> **WHAT THIS TASK INVOLVES**
Print the entries that appear below, exactly as written and without their pictures.

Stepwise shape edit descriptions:
================
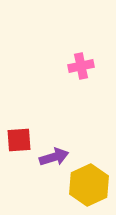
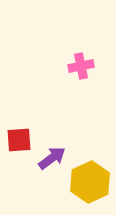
purple arrow: moved 2 px left, 1 px down; rotated 20 degrees counterclockwise
yellow hexagon: moved 1 px right, 3 px up
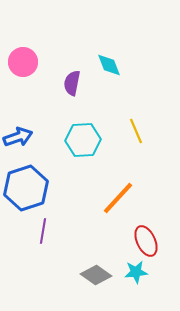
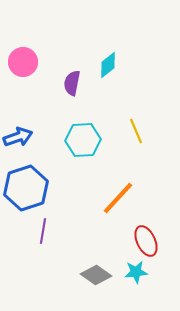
cyan diamond: moved 1 px left; rotated 72 degrees clockwise
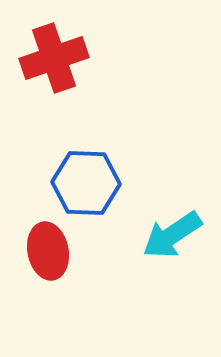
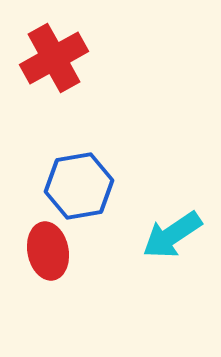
red cross: rotated 10 degrees counterclockwise
blue hexagon: moved 7 px left, 3 px down; rotated 12 degrees counterclockwise
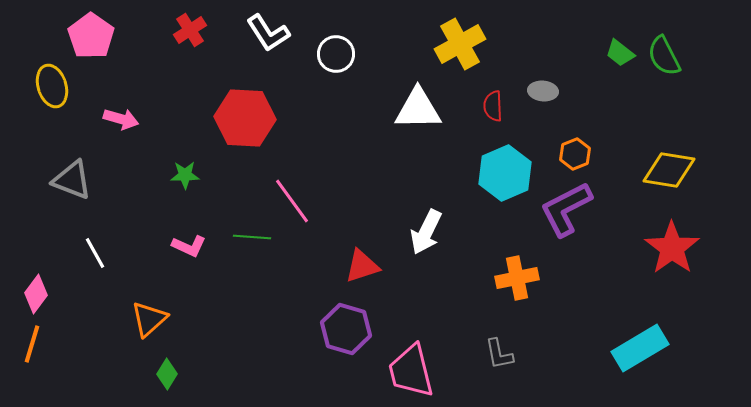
================
> **ANSWER SPACE**
purple arrow: moved 2 px left, 1 px down; rotated 20 degrees counterclockwise
yellow hexagon: moved 1 px right, 3 px up
cyan diamond: moved 1 px left; rotated 72 degrees clockwise
red cross: rotated 10 degrees counterclockwise
blue hexagon: moved 7 px left, 3 px down; rotated 12 degrees counterclockwise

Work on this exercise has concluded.